■ Your task ■
Rewrite the records from the line containing "pink pentagon: rotated" through the line containing "black ellipse: moved 2 px right", renaming "semicircle" to "half-circle" and leaving everything else unchanged. Leave out the pictures.

Recorded data:
*-*-*

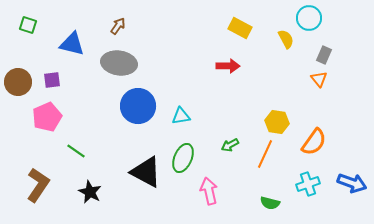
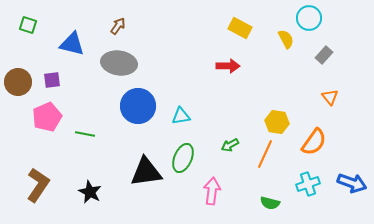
gray rectangle: rotated 18 degrees clockwise
orange triangle: moved 11 px right, 18 px down
green line: moved 9 px right, 17 px up; rotated 24 degrees counterclockwise
black triangle: rotated 36 degrees counterclockwise
pink arrow: moved 3 px right; rotated 20 degrees clockwise
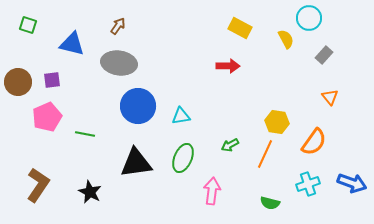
black triangle: moved 10 px left, 9 px up
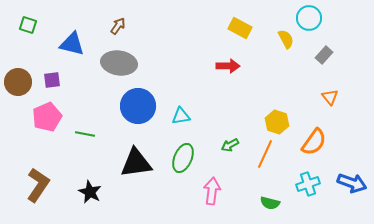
yellow hexagon: rotated 10 degrees clockwise
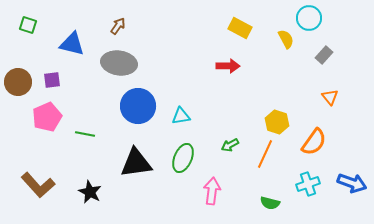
brown L-shape: rotated 104 degrees clockwise
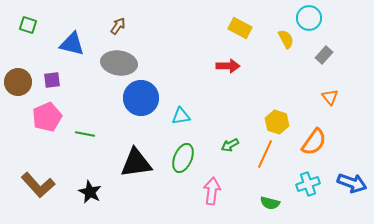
blue circle: moved 3 px right, 8 px up
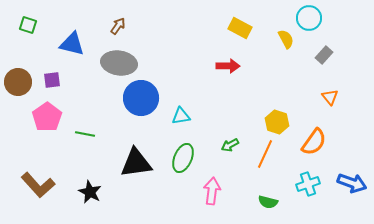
pink pentagon: rotated 12 degrees counterclockwise
green semicircle: moved 2 px left, 1 px up
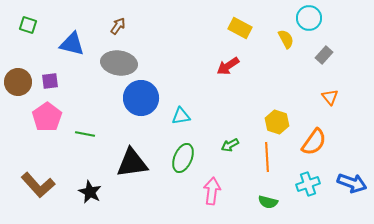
red arrow: rotated 145 degrees clockwise
purple square: moved 2 px left, 1 px down
orange line: moved 2 px right, 3 px down; rotated 28 degrees counterclockwise
black triangle: moved 4 px left
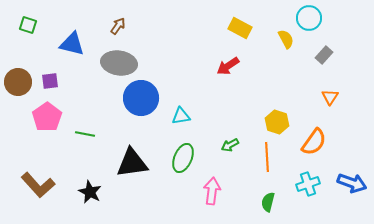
orange triangle: rotated 12 degrees clockwise
green semicircle: rotated 90 degrees clockwise
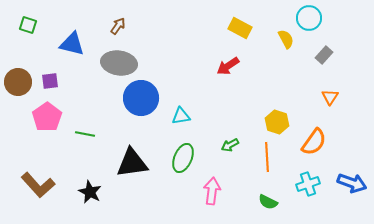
green semicircle: rotated 78 degrees counterclockwise
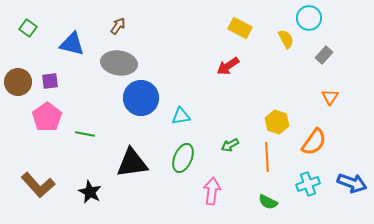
green square: moved 3 px down; rotated 18 degrees clockwise
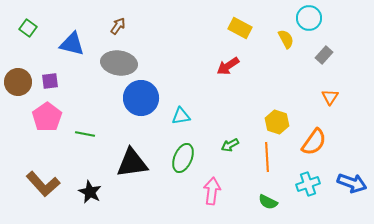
brown L-shape: moved 5 px right, 1 px up
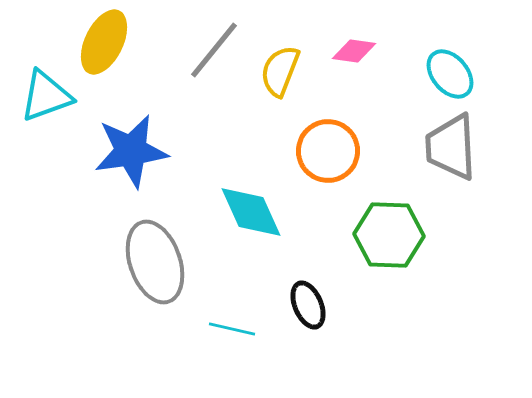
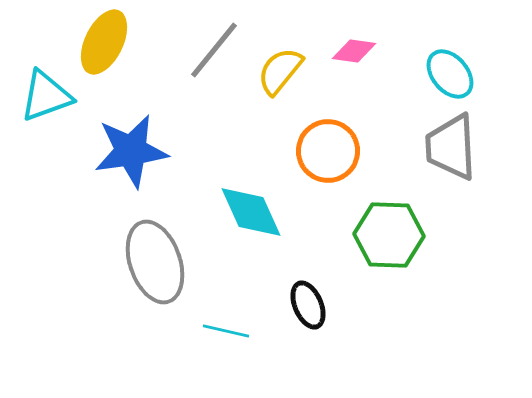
yellow semicircle: rotated 18 degrees clockwise
cyan line: moved 6 px left, 2 px down
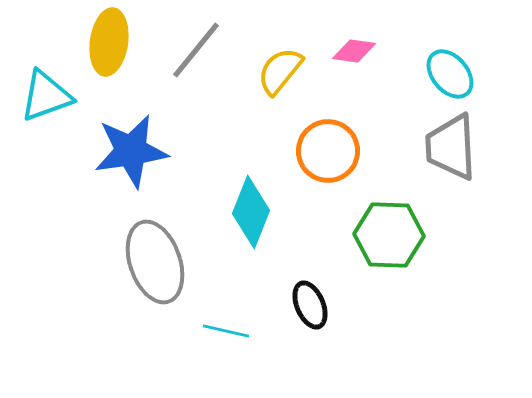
yellow ellipse: moved 5 px right; rotated 18 degrees counterclockwise
gray line: moved 18 px left
cyan diamond: rotated 46 degrees clockwise
black ellipse: moved 2 px right
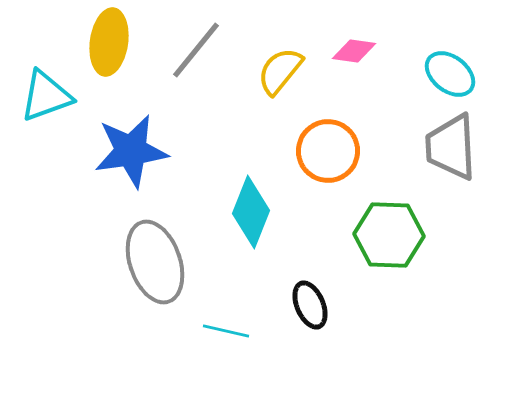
cyan ellipse: rotated 12 degrees counterclockwise
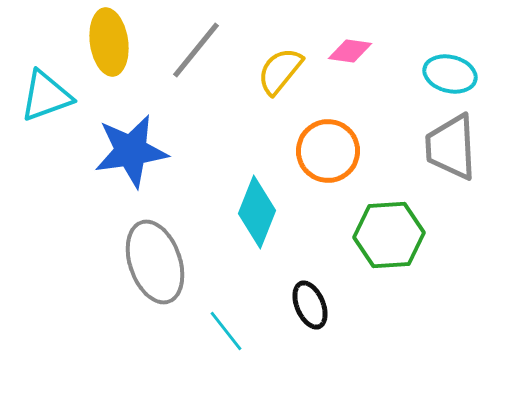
yellow ellipse: rotated 16 degrees counterclockwise
pink diamond: moved 4 px left
cyan ellipse: rotated 24 degrees counterclockwise
cyan diamond: moved 6 px right
green hexagon: rotated 6 degrees counterclockwise
cyan line: rotated 39 degrees clockwise
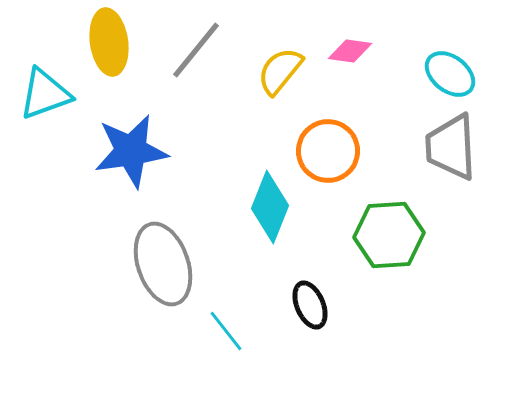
cyan ellipse: rotated 24 degrees clockwise
cyan triangle: moved 1 px left, 2 px up
cyan diamond: moved 13 px right, 5 px up
gray ellipse: moved 8 px right, 2 px down
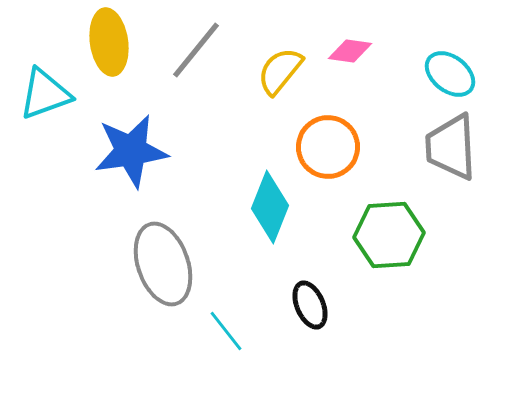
orange circle: moved 4 px up
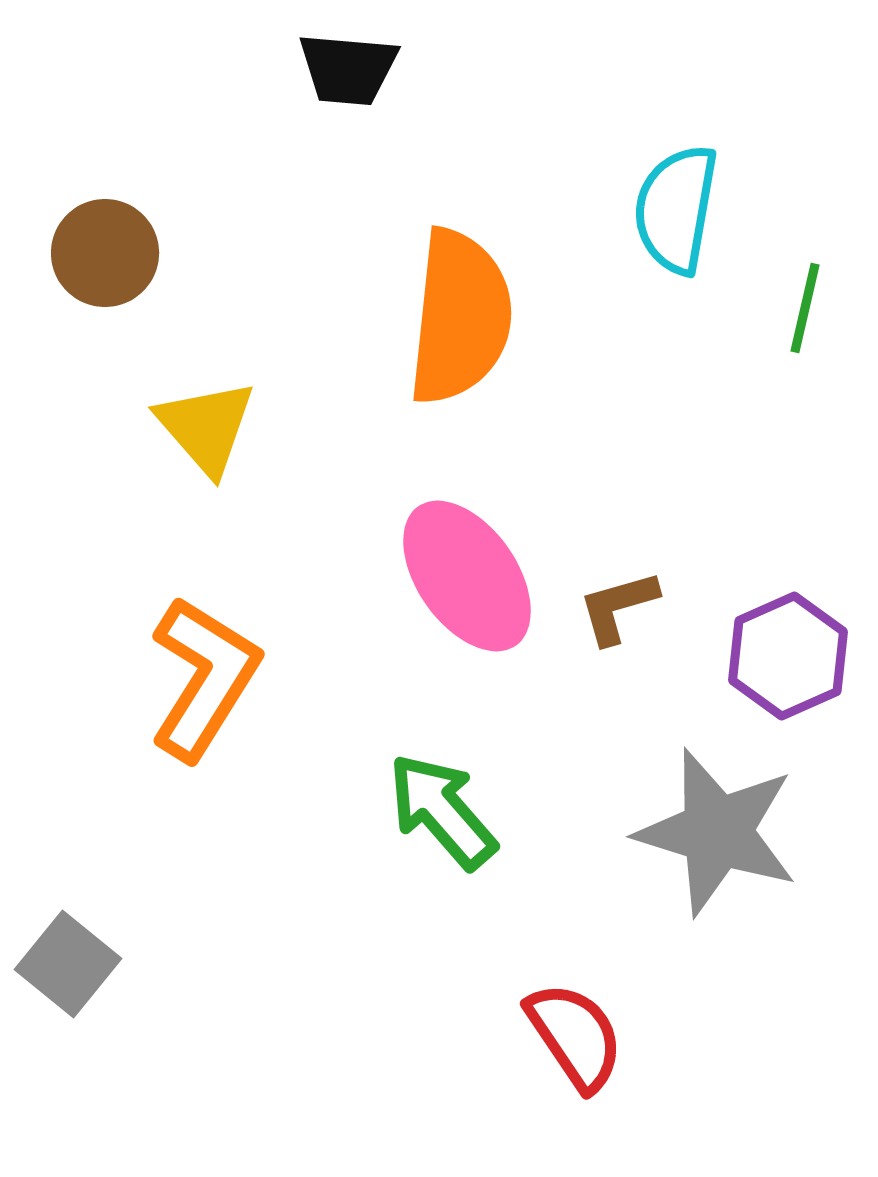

*-*-*

■ Correct output ■
pink pentagon: rotated 12 degrees counterclockwise
green half-circle: moved 2 px left, 1 px up
red arrow: rotated 145 degrees clockwise
purple square: moved 2 px left, 1 px down
orange line: moved 2 px right, 3 px down; rotated 28 degrees counterclockwise
black triangle: moved 4 px left
orange triangle: rotated 12 degrees clockwise
green half-circle: rotated 90 degrees clockwise
green half-circle: rotated 78 degrees counterclockwise
green square: moved 3 px down; rotated 18 degrees clockwise
brown L-shape: moved 5 px right, 1 px up
yellow half-circle: rotated 18 degrees clockwise
cyan line: moved 6 px left, 2 px down
yellow ellipse: moved 5 px right; rotated 18 degrees counterclockwise
gray line: moved 18 px left
cyan diamond: rotated 46 degrees clockwise
black ellipse: moved 2 px right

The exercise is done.